- [Problem description]: All of the data that follows should be retyped exactly, please, except the pictures.

- [Given information]:
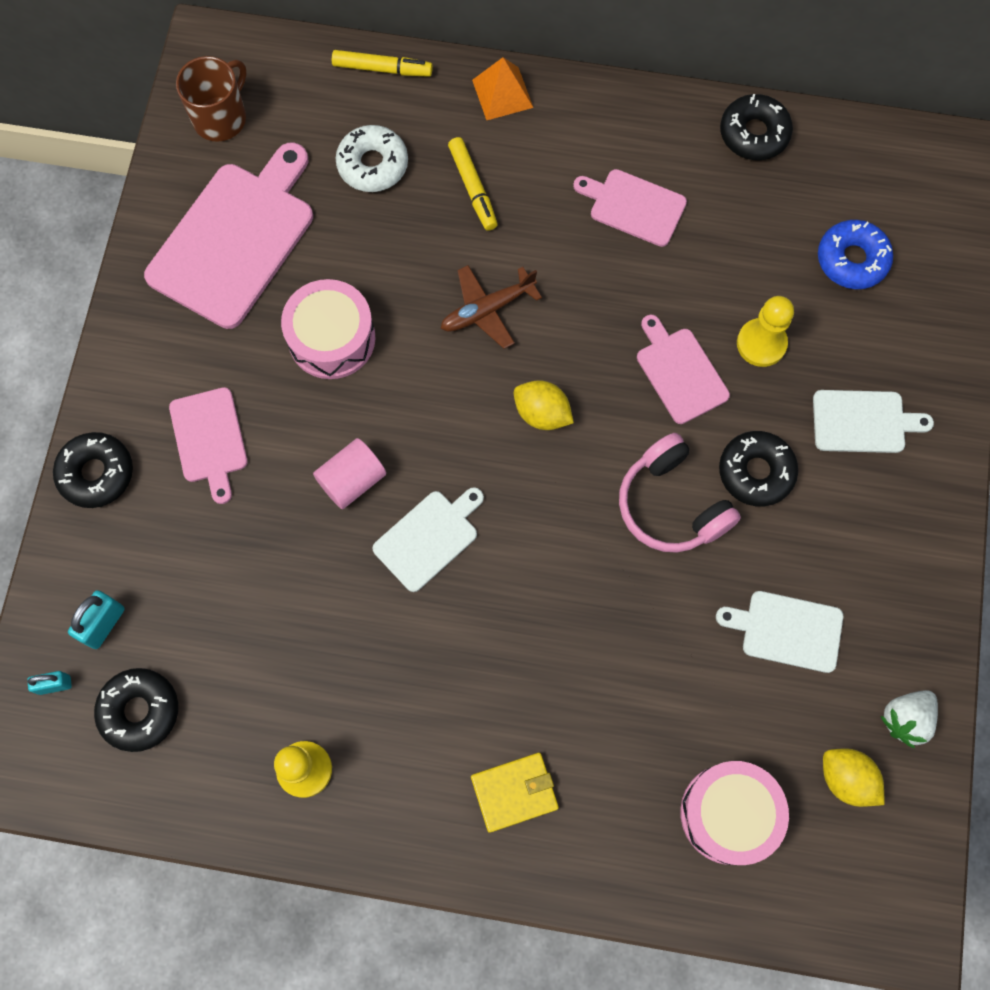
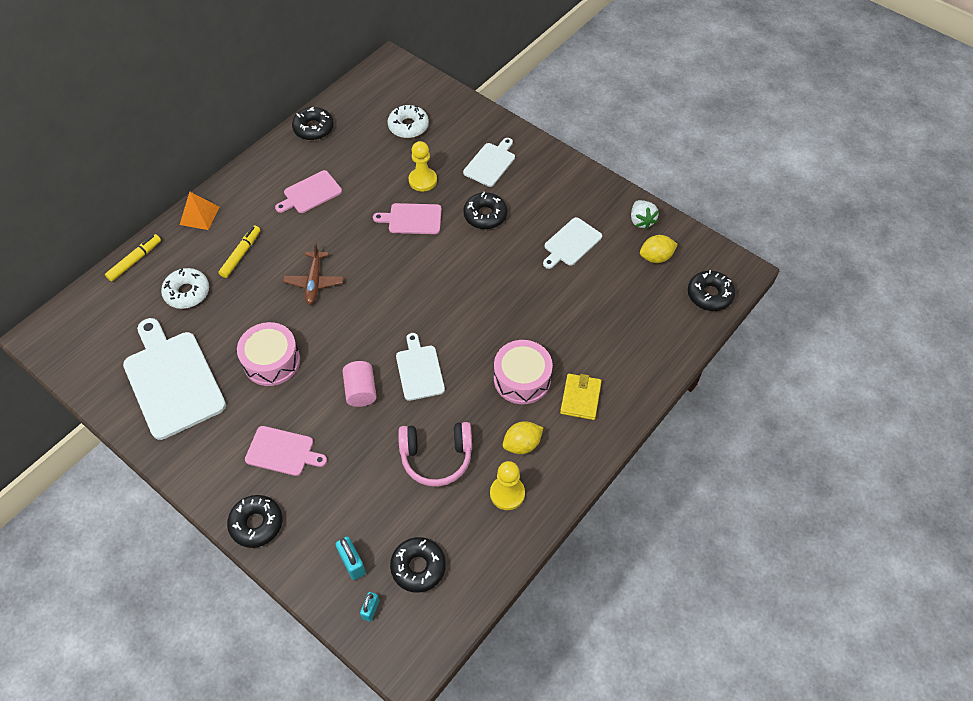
camera: 60 degrees left, 15 degrees down
(221, 118) = (91, 352): brown mug -> none
(235, 239) = (172, 380): pink cutting board -> white cutting board
(473, 188) = (241, 254): yellow marker -> yellow marker turned 75 degrees counterclockwise
(542, 413) = (389, 286): yellow lemon -> yellow lemon (522, 444)
(671, 504) = (477, 257): pink headphones -> pink headphones (436, 457)
(729, 814) = (645, 311): pink drum -> pink drum (522, 379)
(826, 903) = (709, 295): none -> black donut
(852, 260) = (408, 126): blue donut -> white donut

- [Written solution]:
camera: 60 degrees left, 15 degrees down
(221, 118) = (91, 352): brown mug -> none
(235, 239) = (172, 380): pink cutting board -> white cutting board
(473, 188) = (241, 254): yellow marker -> yellow marker turned 75 degrees counterclockwise
(542, 413) = (389, 286): yellow lemon -> yellow lemon (522, 444)
(671, 504) = (477, 257): pink headphones -> pink headphones (436, 457)
(729, 814) = (645, 311): pink drum -> pink drum (522, 379)
(826, 903) = (709, 295): none -> black donut
(852, 260) = (408, 126): blue donut -> white donut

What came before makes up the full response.